Start of PROVIDED INFORMATION
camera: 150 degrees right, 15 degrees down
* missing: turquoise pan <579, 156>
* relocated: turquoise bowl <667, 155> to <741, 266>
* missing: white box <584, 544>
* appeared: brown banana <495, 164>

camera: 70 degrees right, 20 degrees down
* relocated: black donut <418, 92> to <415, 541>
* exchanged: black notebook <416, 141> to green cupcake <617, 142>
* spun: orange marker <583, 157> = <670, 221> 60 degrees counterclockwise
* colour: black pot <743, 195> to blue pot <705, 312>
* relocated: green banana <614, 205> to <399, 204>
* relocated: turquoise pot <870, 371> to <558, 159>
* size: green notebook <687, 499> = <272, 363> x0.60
End of PROVIDED INFORMATION
Start of PROVIDED INFORMATION
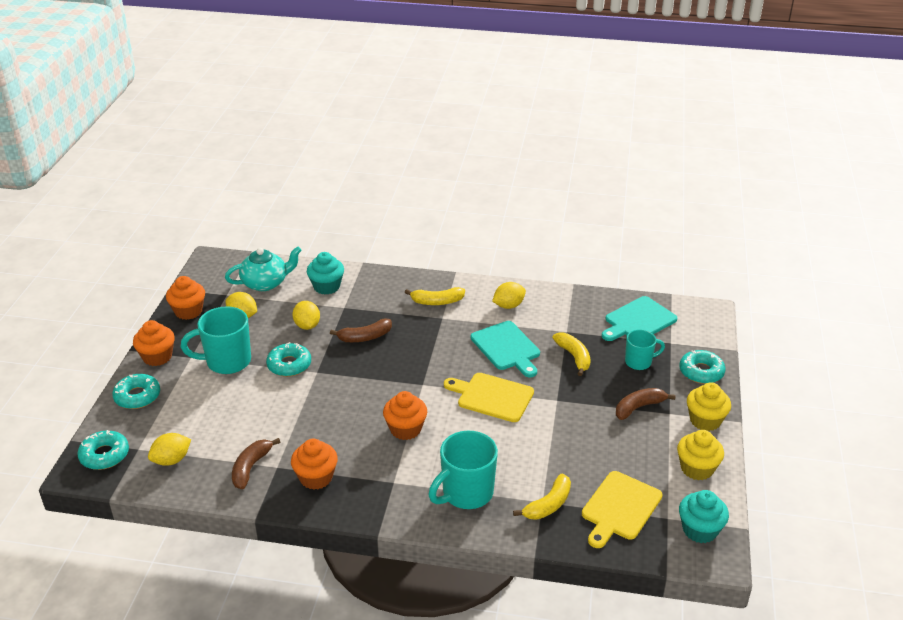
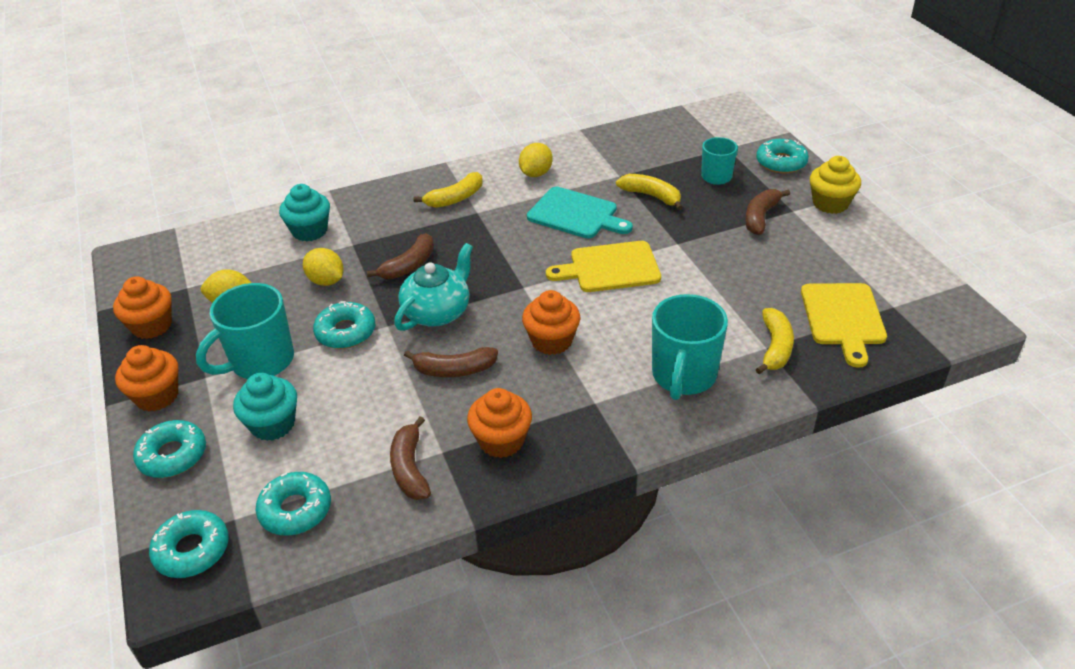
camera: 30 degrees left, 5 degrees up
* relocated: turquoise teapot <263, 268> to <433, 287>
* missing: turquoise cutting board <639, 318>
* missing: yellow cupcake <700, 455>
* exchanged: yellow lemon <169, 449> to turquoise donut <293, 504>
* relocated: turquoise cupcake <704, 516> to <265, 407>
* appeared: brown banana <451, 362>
End of PROVIDED INFORMATION
→ **PROBLEM**: For the lines above, output exactly those from the line containing "to <741, 266>" through the line containing "box <584, 544>", and skip the others.

→ **ANSWER TO THIS TASK**:
* relocated: turquoise bowl <667, 155> to <741, 266>
* missing: white box <584, 544>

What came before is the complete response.